------ Supplied material ------
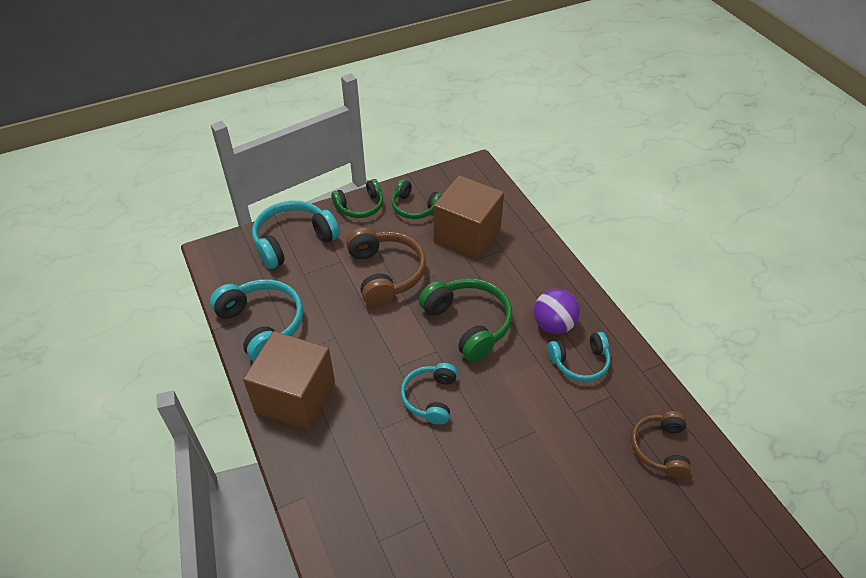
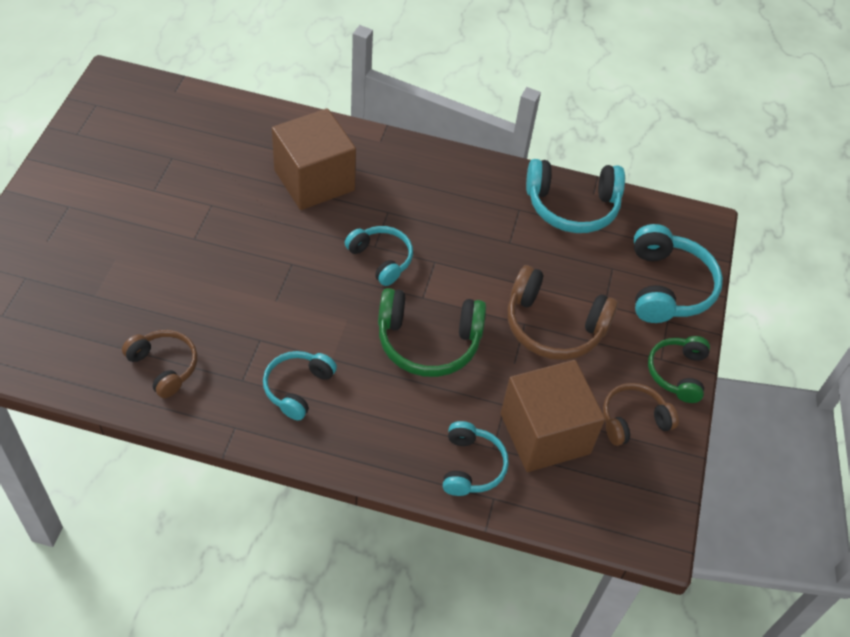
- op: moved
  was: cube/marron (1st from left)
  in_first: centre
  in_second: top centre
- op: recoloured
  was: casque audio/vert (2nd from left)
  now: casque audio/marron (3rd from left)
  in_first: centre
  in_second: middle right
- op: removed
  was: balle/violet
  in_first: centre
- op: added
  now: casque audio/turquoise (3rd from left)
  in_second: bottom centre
------
Nothing but the lines from the one that contains "now: casque audio/marron (3rd from left)" to the end of the listing should be given again, each exactly as it appears.

▸ **The answer**
  now: casque audio/marron (3rd from left)
  in_first: centre
  in_second: middle right
- op: removed
  was: balle/violet
  in_first: centre
- op: added
  now: casque audio/turquoise (3rd from left)
  in_second: bottom centre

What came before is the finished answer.